[Saved entries]

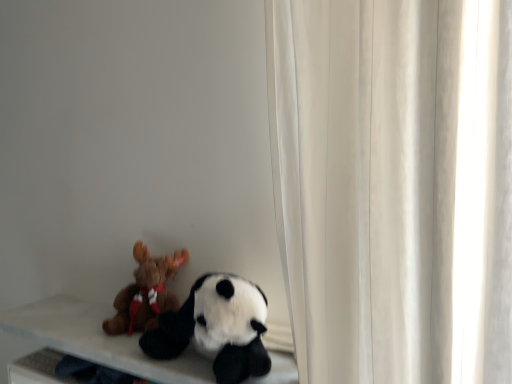
Question: From the image's perspective, would you say brown plush moose at left, arranged as the 1th toy when viewed from the left, is shown under soft white table at lower left?

Choices:
 (A) yes
 (B) no

Answer: (B)

Question: Is brown plush moose at left, the 2th toy when ordered from right to left, located outside soft white table at lower left?

Choices:
 (A) yes
 (B) no

Answer: (A)

Question: Is brown plush moose at left, the 2th toy when ordered from right to left, wider than soft white table at lower left?

Choices:
 (A) no
 (B) yes

Answer: (A)

Question: Does brown plush moose at left, the 2th toy when ordered from right to left, touch soft white table at lower left?

Choices:
 (A) no
 (B) yes

Answer: (A)

Question: Considering the relative sizes of brown plush moose at left, arranged as the 1th toy when viewed from the left, and soft white table at lower left in the image provided, is brown plush moose at left, arranged as the 1th toy when viewed from the left, smaller than soft white table at lower left?

Choices:
 (A) yes
 (B) no

Answer: (A)

Question: Does point (0, 321) appear closer or farther from the camera than point (205, 281)?

Choices:
 (A) closer
 (B) farther

Answer: (B)

Question: In the image, is soft white table at lower left positioned in front of or behind soft plush panda at lower left, placed as the 2th toy when sorted from left to right?

Choices:
 (A) front
 (B) behind

Answer: (B)

Question: From a real-world perspective, is soft white table at lower left above or below soft plush panda at lower left, placed as the 2th toy when sorted from left to right?

Choices:
 (A) below
 (B) above

Answer: (A)

Question: Considering the relative positions of soft white table at lower left and soft plush panda at lower left, arranged as the first toy when viewed from the right, in the image provided, is soft white table at lower left to the left or to the right of soft plush panda at lower left, arranged as the first toy when viewed from the right,?

Choices:
 (A) left
 (B) right

Answer: (A)

Question: Is point (130, 304) closer or farther from the camera than point (212, 332)?

Choices:
 (A) closer
 (B) farther

Answer: (B)

Question: Is brown plush moose at left, the 2th toy when ordered from right to left, wider or thinner than soft plush panda at lower left, placed as the 2th toy when sorted from left to right?

Choices:
 (A) thin
 (B) wide

Answer: (A)

Question: Is brown plush moose at left, the 2th toy when ordered from right to left, inside or outside of soft plush panda at lower left, placed as the 2th toy when sorted from left to right?

Choices:
 (A) inside
 (B) outside

Answer: (B)

Question: From the image's perspective, is brown plush moose at left, the 2th toy when ordered from right to left, above or below soft plush panda at lower left, arranged as the first toy when viewed from the right?

Choices:
 (A) below
 (B) above

Answer: (B)

Question: From the image's perspective, is brown plush moose at left, the 2th toy when ordered from right to left, positioned above or below soft white table at lower left?

Choices:
 (A) above
 (B) below

Answer: (A)

Question: Looking at the image, does brown plush moose at left, arranged as the 1th toy when viewed from the left, seem bigger or smaller compared to soft white table at lower left?

Choices:
 (A) big
 (B) small

Answer: (B)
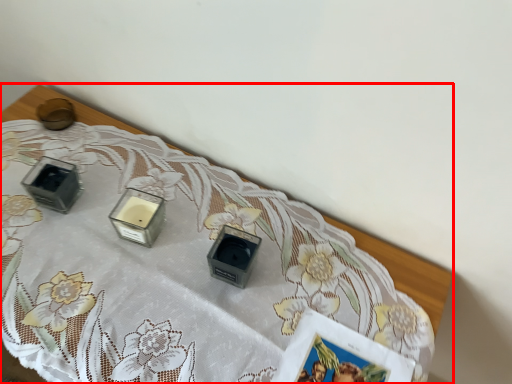
Question: In this image, where is table (annotated by the red box) located relative to candle holder?

Choices:
 (A) left
 (B) right

Answer: (B)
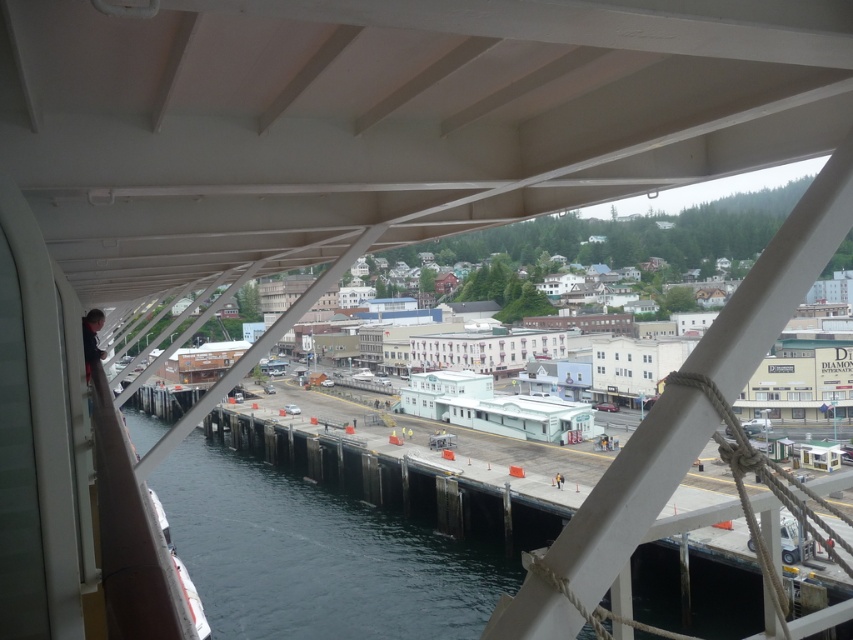
Is dark blue water at lower left closer to the viewer compared to white matte beam at upper right?

No, it is not.

Who is more forward, (x=397, y=509) or (x=714, y=417)?

Positioned in front is point (x=714, y=417).

Where is `dark blue water at lower left`? The width and height of the screenshot is (853, 640). dark blue water at lower left is located at coordinates (339, 540).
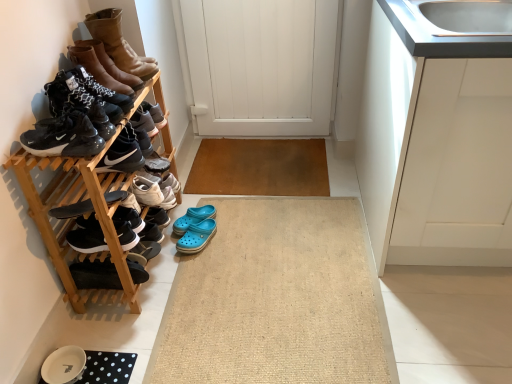
Find the location of a particular element. The width and height of the screenshot is (512, 384). vacant space behind beige woven bath mat at center is located at coordinates (260, 171).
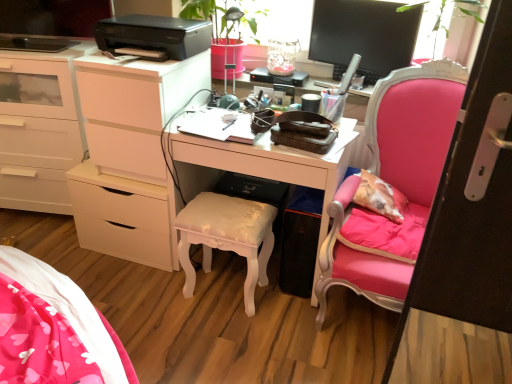
Question: Is green matte plant at upper center to the right of white glossy chest of drawers at left from the viewer's perspective?

Choices:
 (A) no
 (B) yes

Answer: (B)

Question: Can you confirm if green matte plant at upper center is positioned to the left of white glossy chest of drawers at left?

Choices:
 (A) no
 (B) yes

Answer: (A)

Question: Is green matte plant at upper center completely or partially outside of white glossy chest of drawers at left?

Choices:
 (A) yes
 (B) no

Answer: (A)

Question: From the image's perspective, does green matte plant at upper center appear lower than white glossy chest of drawers at left?

Choices:
 (A) yes
 (B) no

Answer: (B)

Question: Is white glossy chest of drawers at left completely or partially inside green matte plant at upper center?

Choices:
 (A) yes
 (B) no

Answer: (B)

Question: Does green matte plant at upper center have a greater width compared to white glossy chest of drawers at left?

Choices:
 (A) yes
 (B) no

Answer: (B)

Question: Is there a large distance between white glossy desk at center and pink velvet chair at right?

Choices:
 (A) no
 (B) yes

Answer: (A)

Question: Considering the relative sizes of white glossy desk at center and pink velvet chair at right in the image provided, is white glossy desk at center thinner than pink velvet chair at right?

Choices:
 (A) no
 (B) yes

Answer: (B)

Question: Is white glossy desk at center not within pink velvet chair at right?

Choices:
 (A) yes
 (B) no

Answer: (A)

Question: Is the depth of white glossy desk at center greater than that of pink velvet chair at right?

Choices:
 (A) yes
 (B) no

Answer: (A)

Question: Considering the relative positions of white glossy desk at center and pink velvet chair at right in the image provided, is white glossy desk at center in front of pink velvet chair at right?

Choices:
 (A) no
 (B) yes

Answer: (A)

Question: From a real-world perspective, is white glossy desk at center beneath pink velvet chair at right?

Choices:
 (A) no
 (B) yes

Answer: (B)

Question: Considering the relative sizes of white glossy stool at center and black glossy monitor at upper right in the image provided, is white glossy stool at center thinner than black glossy monitor at upper right?

Choices:
 (A) no
 (B) yes

Answer: (A)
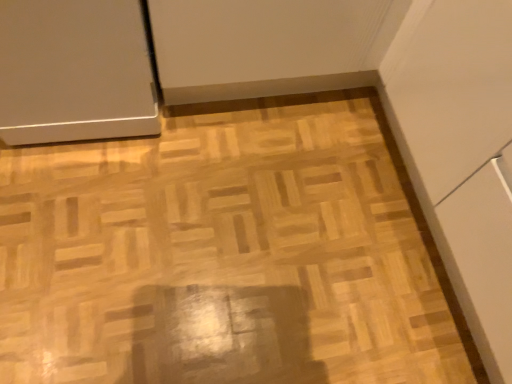
I want to click on satin white door at upper left, so click(x=74, y=71).

What do you see at coordinates (74, 71) in the screenshot? I see `satin white door at upper left` at bounding box center [74, 71].

What do you see at coordinates (226, 254) in the screenshot?
I see `natural wood parquet floor at center` at bounding box center [226, 254].

Image resolution: width=512 pixels, height=384 pixels. In order to click on natural wood parquet floor at center in this screenshot , I will do `click(226, 254)`.

You are a GUI agent. You are given a task and a screenshot of the screen. Output one action in this format:
    pyautogui.click(x=<x>, y=<y>)
    Task: Click on the satin white door at upper left
    This screenshot has height=384, width=512.
    Given the screenshot: What is the action you would take?
    pyautogui.click(x=74, y=71)

Which is more to the left, satin white door at upper left or natural wood parquet floor at center?

Positioned to the left is satin white door at upper left.

Is satin white door at upper left closer to camera compared to natural wood parquet floor at center?

Yes, satin white door at upper left is in front of natural wood parquet floor at center.

Considering the points (38, 110) and (138, 350), which point is in front, point (38, 110) or point (138, 350)?

The point (138, 350) is in front.

From the image's perspective, is satin white door at upper left above or below natural wood parquet floor at center?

• _Exercise_
Copy everything in the data from the line containing "Yes, satin white" down to the end of the data.

• _Answer for the task_
Yes, satin white door at upper left is in front of natural wood parquet floor at center.

Considering the points (38, 110) and (138, 350), which point is in front, point (38, 110) or point (138, 350)?

The point (138, 350) is in front.

From the image's perspective, is satin white door at upper left above or below natural wood parquet floor at center?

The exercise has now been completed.